[Data for this exercise Boundary: Start]
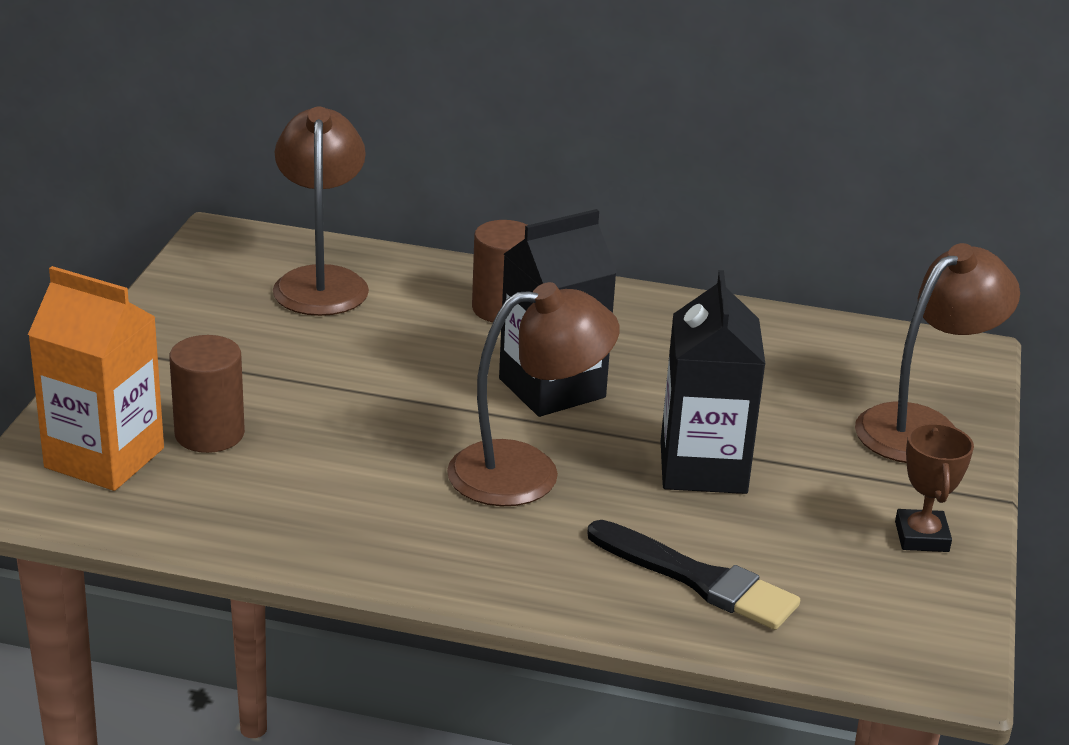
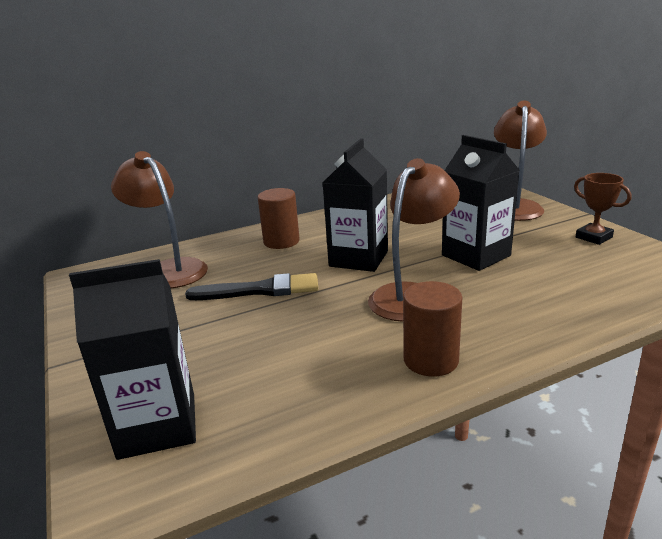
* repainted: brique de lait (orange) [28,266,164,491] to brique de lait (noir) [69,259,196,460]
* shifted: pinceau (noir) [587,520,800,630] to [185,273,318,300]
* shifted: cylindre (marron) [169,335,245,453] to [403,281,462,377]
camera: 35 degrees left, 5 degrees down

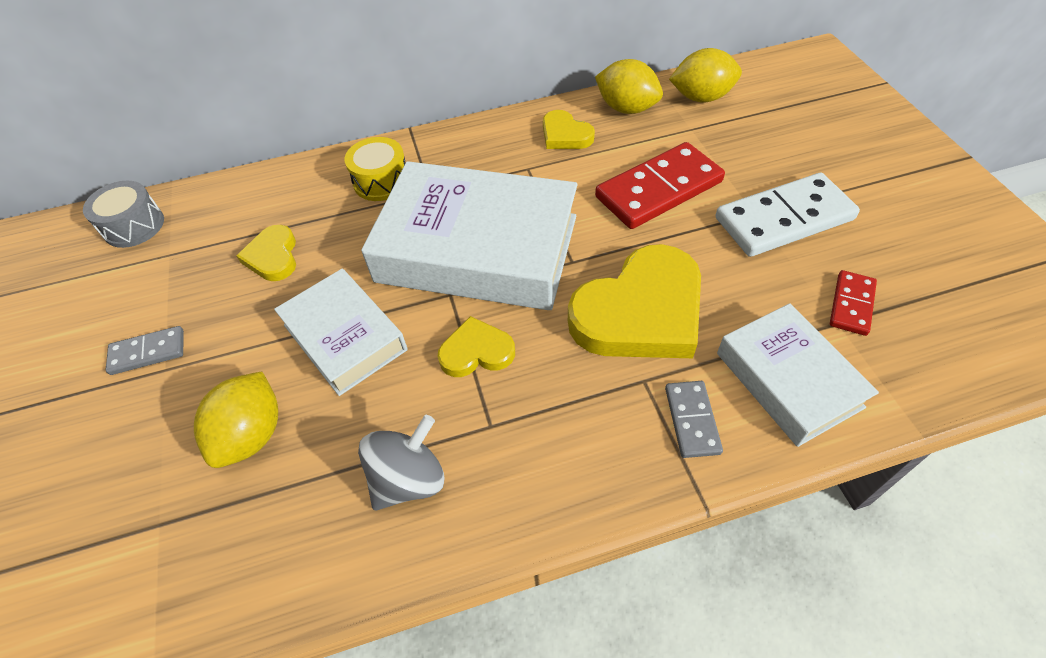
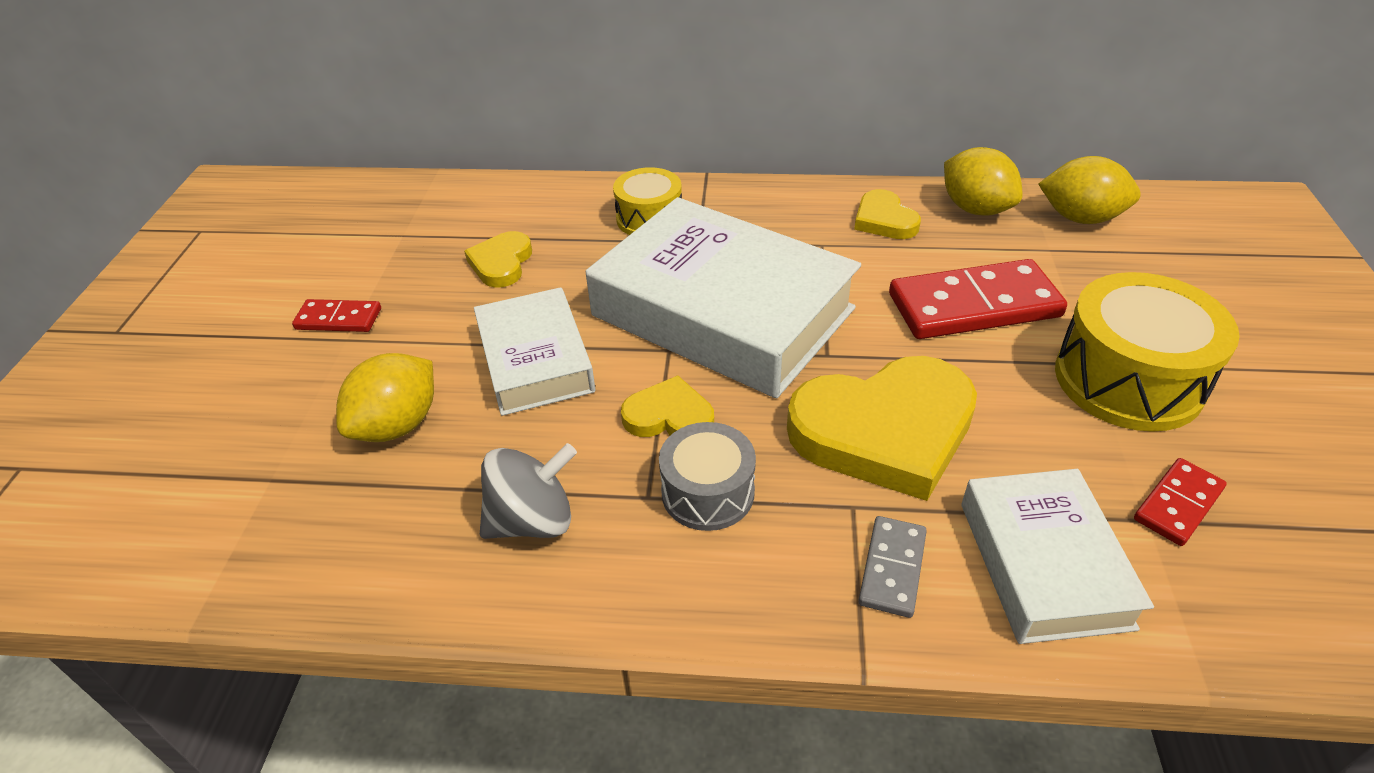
* repainted: domino (gris) [106,326,184,375] to domino (rouge) [292,299,381,332]
* shifted: tambour (gris) [83,181,164,248] to [659,422,756,531]
* swapped: domino (blanc) [716,173,860,257] to tambour (jaune) [1055,272,1240,432]
camera: 20 degrees right, 10 degrees down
[Data for this exercise Boundary: End]
**How to complete this task:** What lines in the records contain the word "noir"? Return each one.

**Your response:**
* repainted: brique de lait (orange) [28,266,164,491] to brique de lait (noir) [69,259,196,460]
* shifted: pinceau (noir) [587,520,800,630] to [185,273,318,300]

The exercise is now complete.